MATERIAL SUPPLIED Start Marker

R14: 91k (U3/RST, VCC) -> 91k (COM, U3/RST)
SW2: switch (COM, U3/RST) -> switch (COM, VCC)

MATERIAL SUPPLIED End Marker
MATERIAL SUPPLIED Start Marker

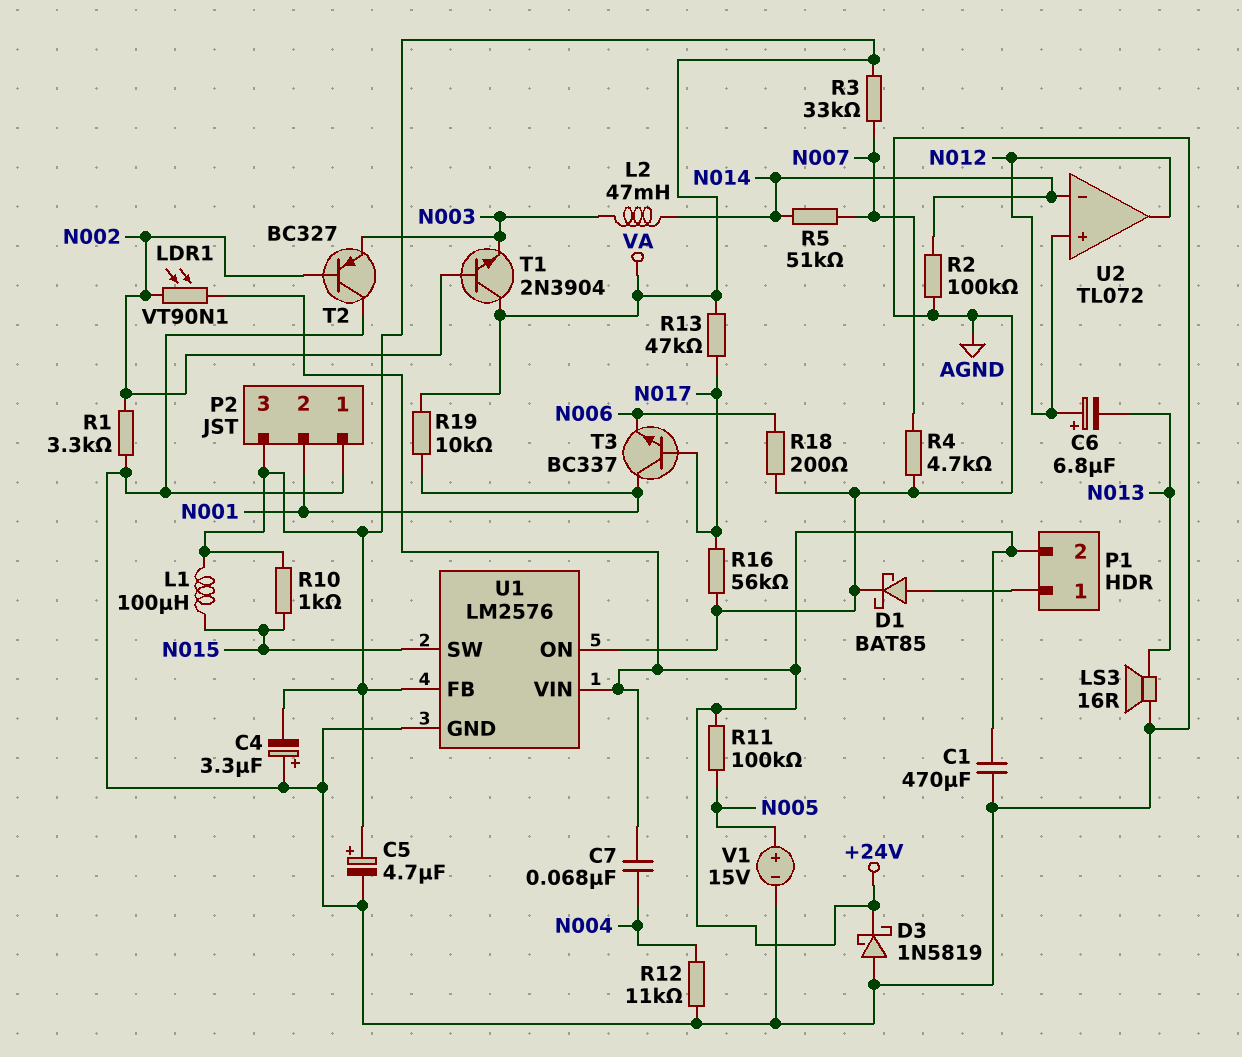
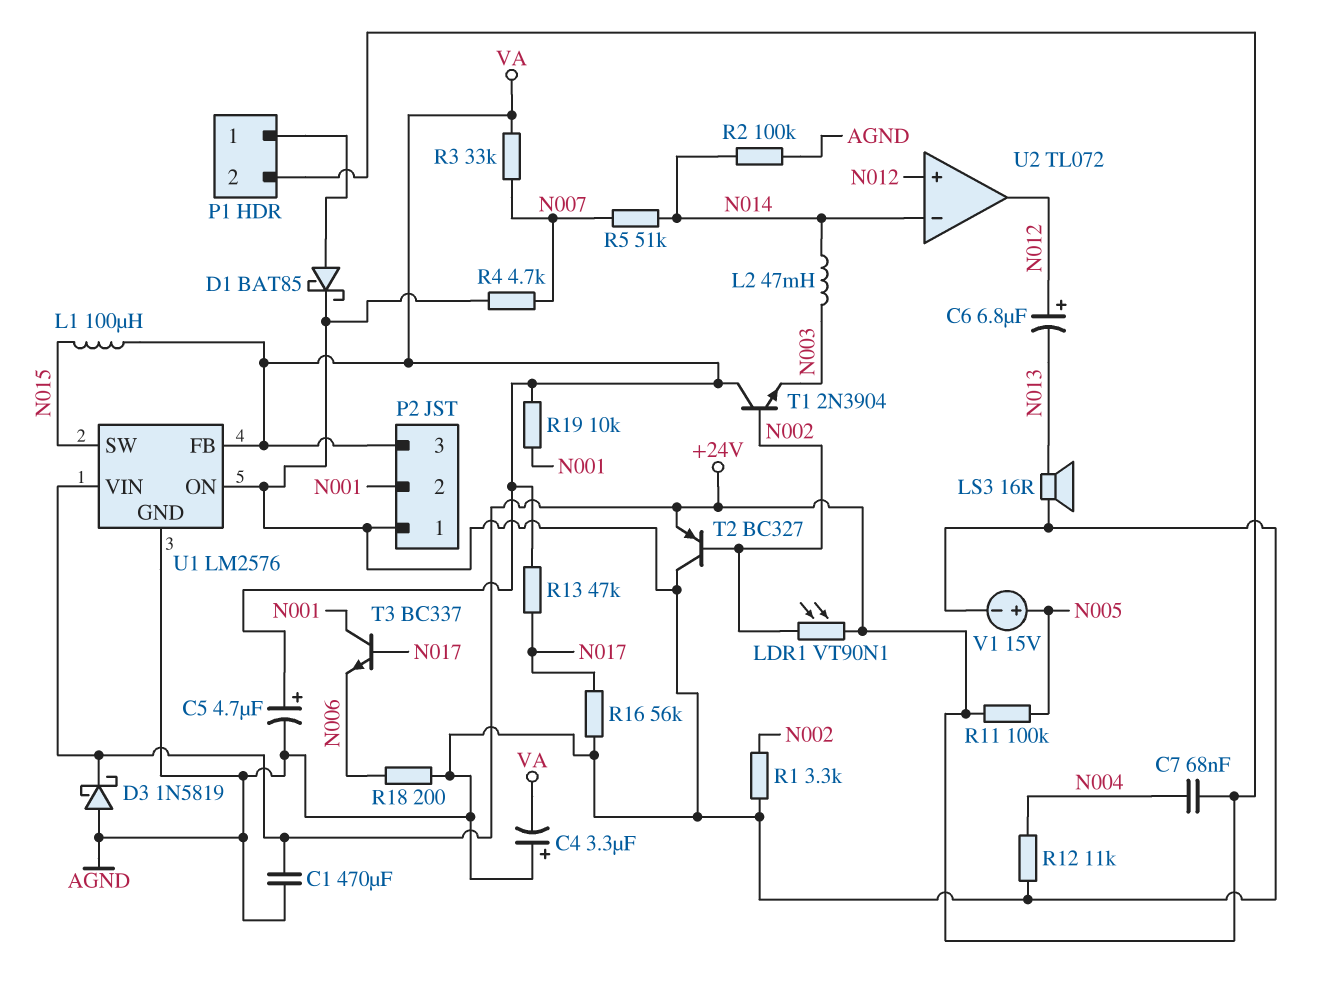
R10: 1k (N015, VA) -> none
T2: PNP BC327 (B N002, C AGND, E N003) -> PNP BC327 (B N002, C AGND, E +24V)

MATERIAL SUPPLIED End Marker
MATERIAL SUPPLIED Start Marker

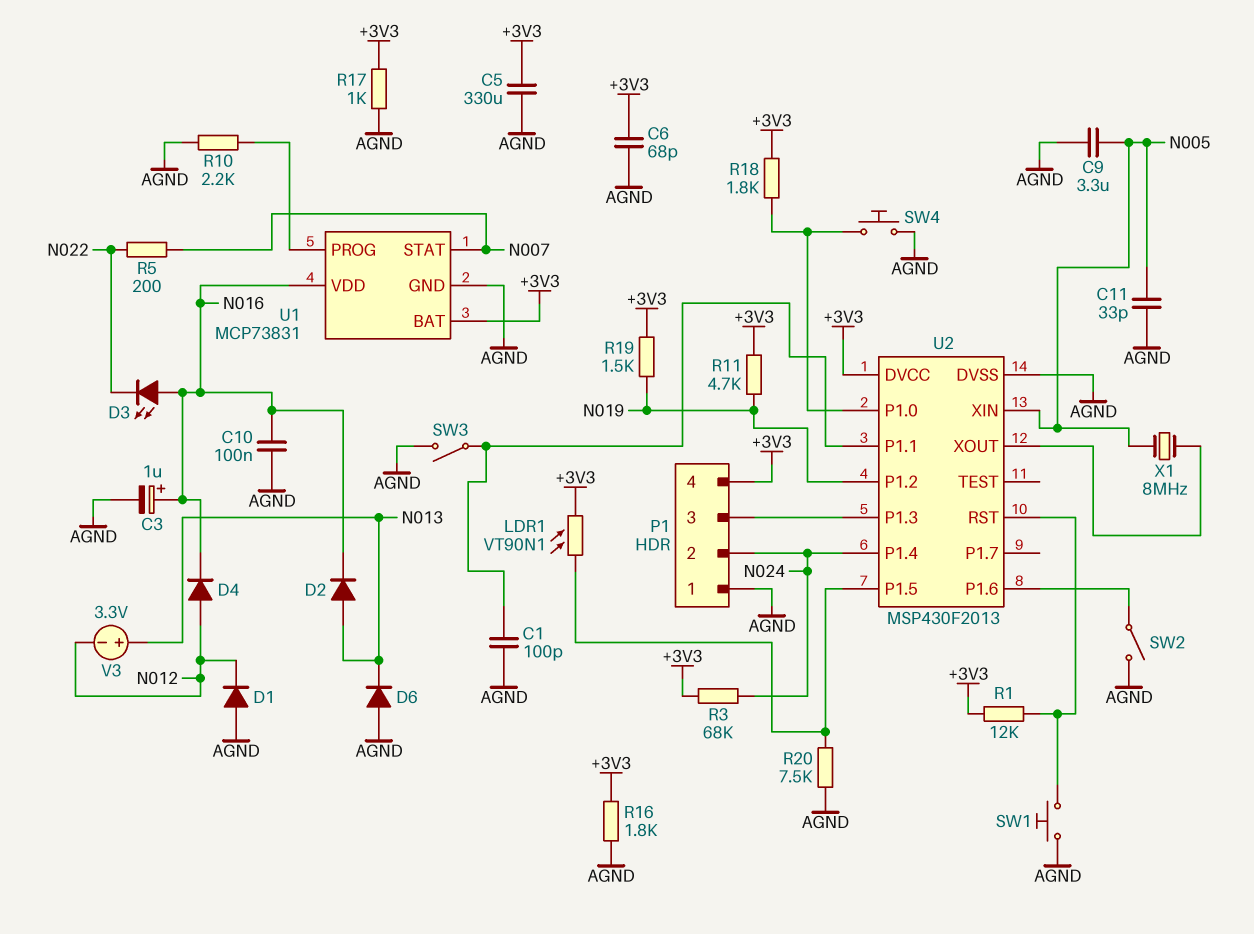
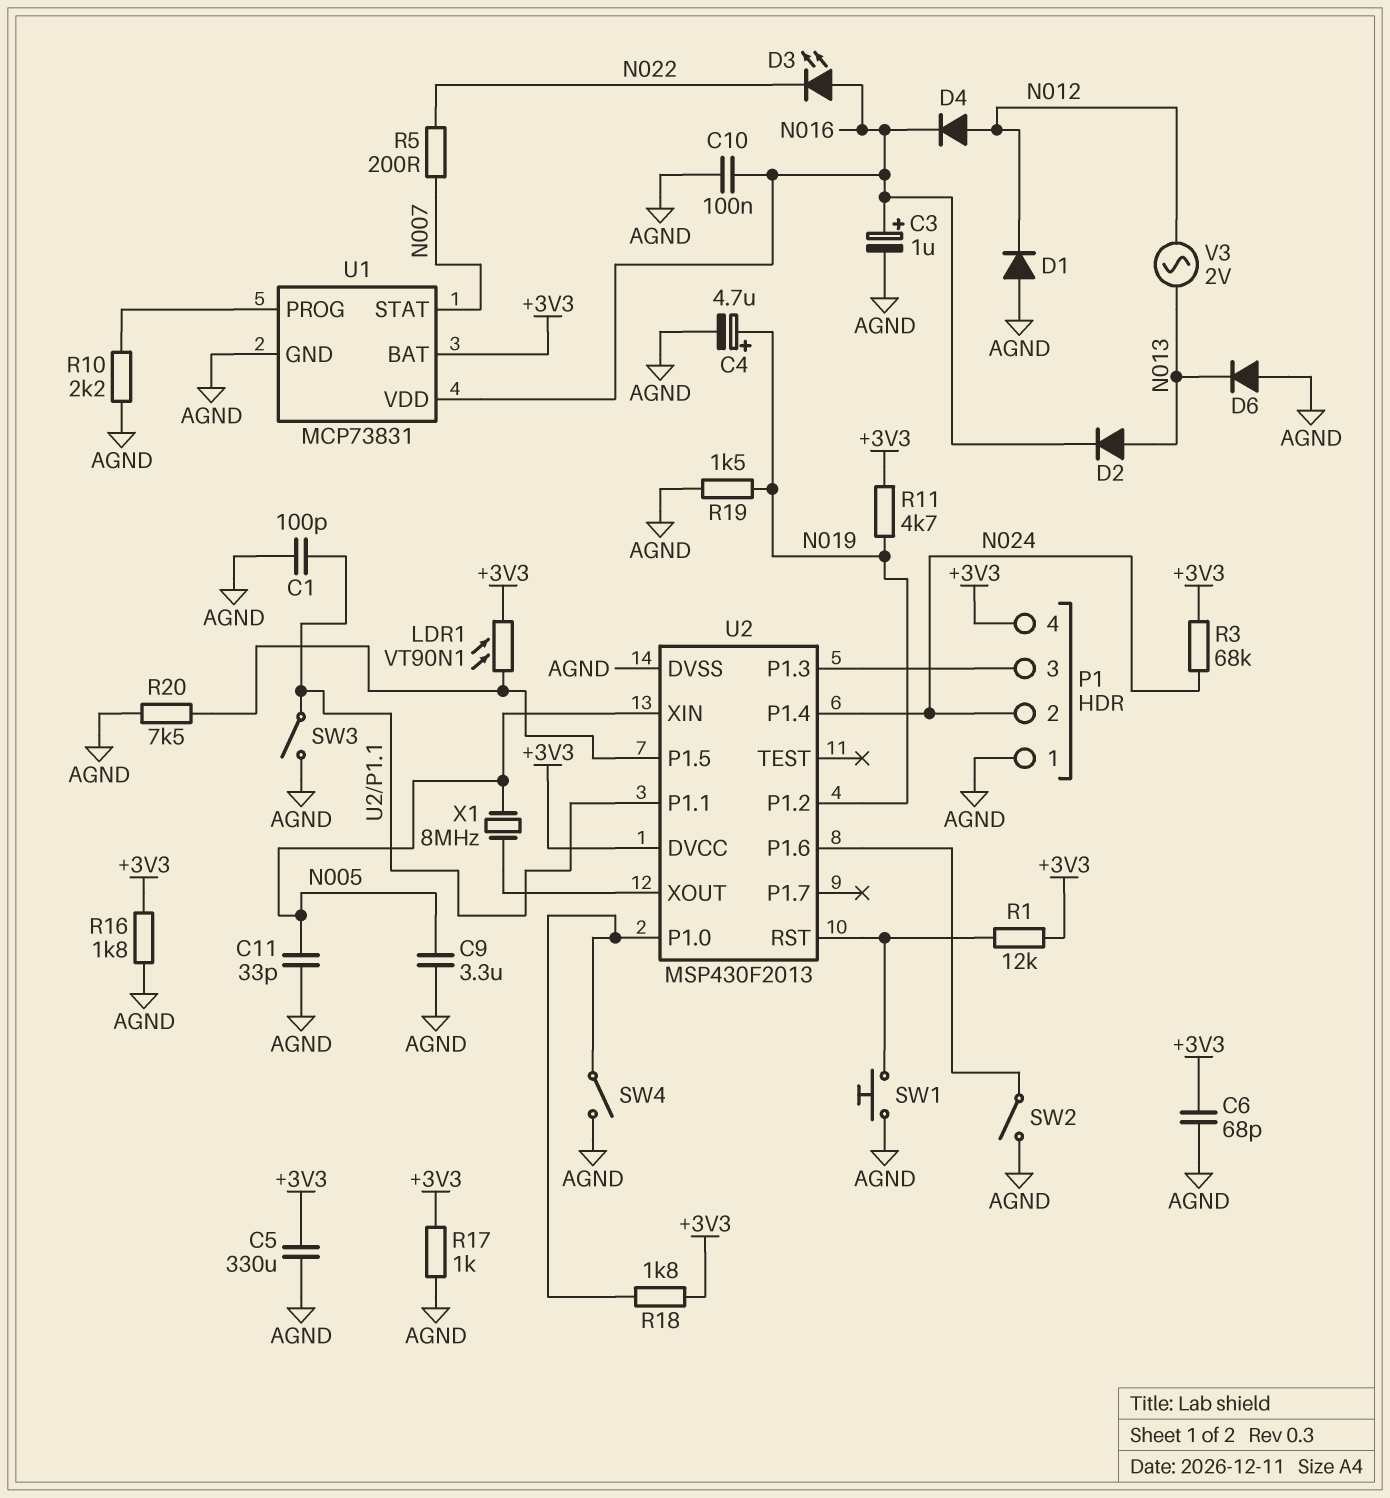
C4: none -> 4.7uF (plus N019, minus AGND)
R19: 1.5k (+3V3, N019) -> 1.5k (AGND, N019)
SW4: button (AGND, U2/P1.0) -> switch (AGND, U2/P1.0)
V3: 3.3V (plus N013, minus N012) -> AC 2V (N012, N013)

MATERIAL SUPPLIED End Marker

GOAL OF THE EXERCISE: Copy each line of the preceding material that contains "switch".

OUTPUT OF THE TASK:
SW2: switch (COM, U3/RST) -> switch (COM, VCC)
SW4: button (AGND, U2/P1.0) -> switch (AGND, U2/P1.0)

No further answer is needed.